[Directions for this task] All lines in the data bearing the string "turned" should be identified and copied.

╭──

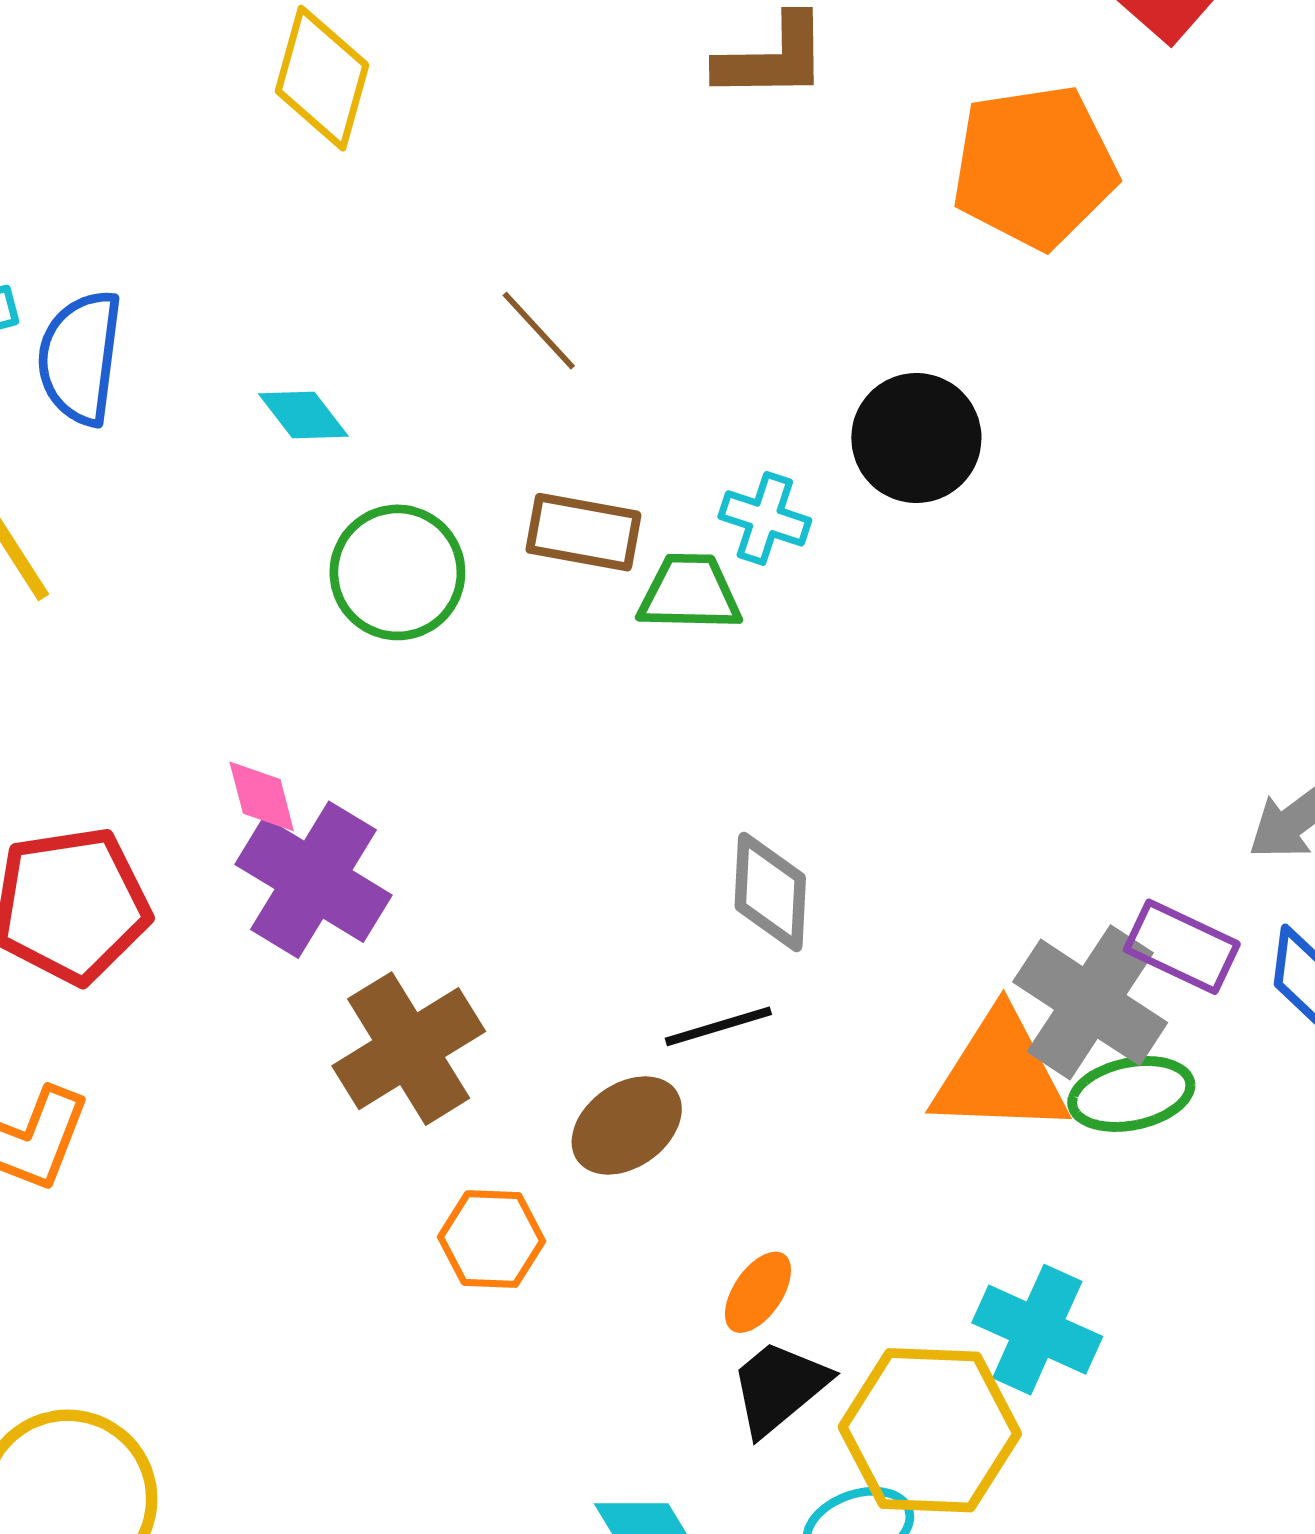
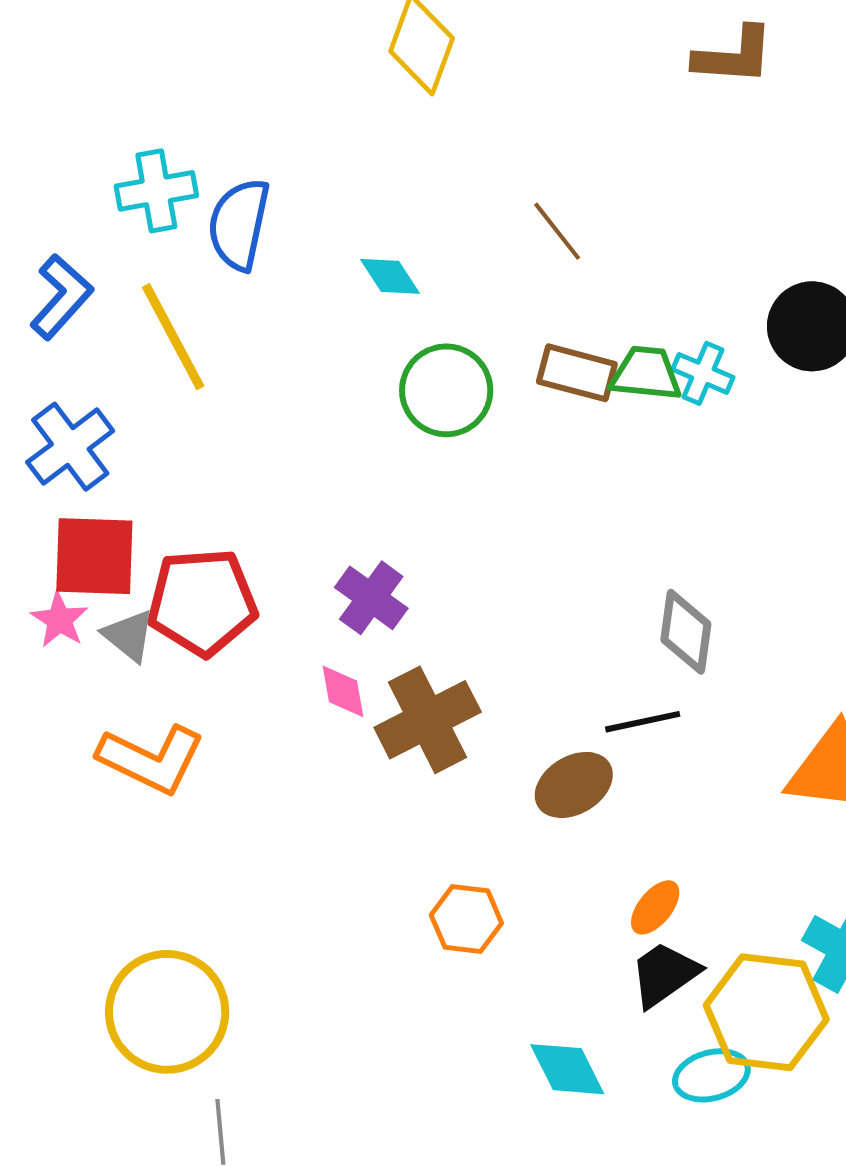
green trapezoid: (690, 593) -> (646, 374), moved
pink diamond: (262, 796) -> (343, 691), moved
purple cross: (314, 880) -> (371, 598), size x0.7
orange hexagon: (492, 1239) -> (466, 919), moved

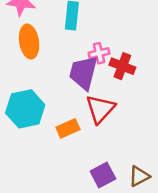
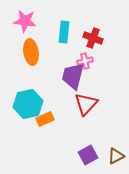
red cross: (122, 66) -> (93, 38), moved
orange rectangle: (68, 128) -> (45, 119), moved

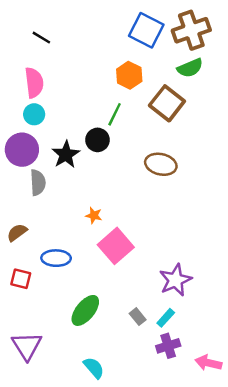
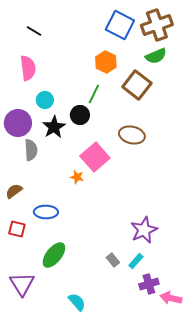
cyan circle: (34, 114) -> (45, 100), moved
pink square: (116, 246) -> (95, 157), moved
green ellipse: (85, 310) -> (54, 255), moved
purple cross: (168, 346) -> (149, 284), moved

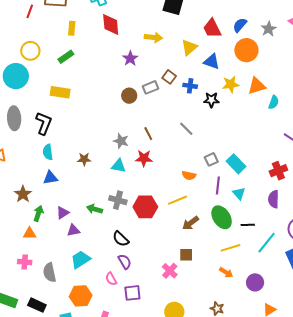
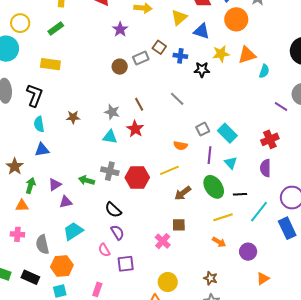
red star: (144, 158) -> (135, 129), turned 30
brown star: (84, 159) -> (73, 117), moved
orange hexagon: (81, 296) -> (62, 266), moved

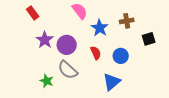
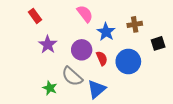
purple circle: (67, 45) -> (82, 50), moved
blue circle: (121, 56) -> (128, 62), size x1.5
blue triangle: (112, 82) -> (97, 89), moved

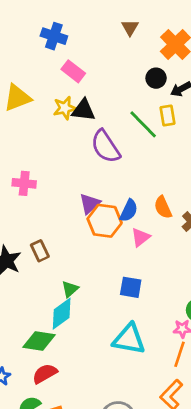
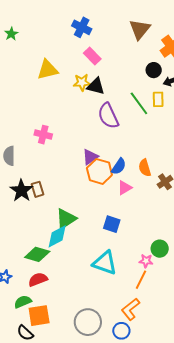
brown triangle: (130, 28) -> (140, 29), size x1.6
brown rectangle: (40, 251) -> (37, 189), moved
green triangle: (70, 289) -> (66, 219), size x1.6

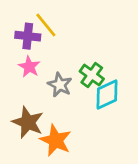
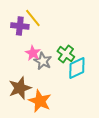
pink star: (29, 67) -> (33, 53), moved
brown star: (28, 122) -> (20, 88), turned 30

╰──

[Exercise answer]
red star: (144, 158) -> (135, 129), turned 30
brown star: (28, 122) -> (20, 88), turned 30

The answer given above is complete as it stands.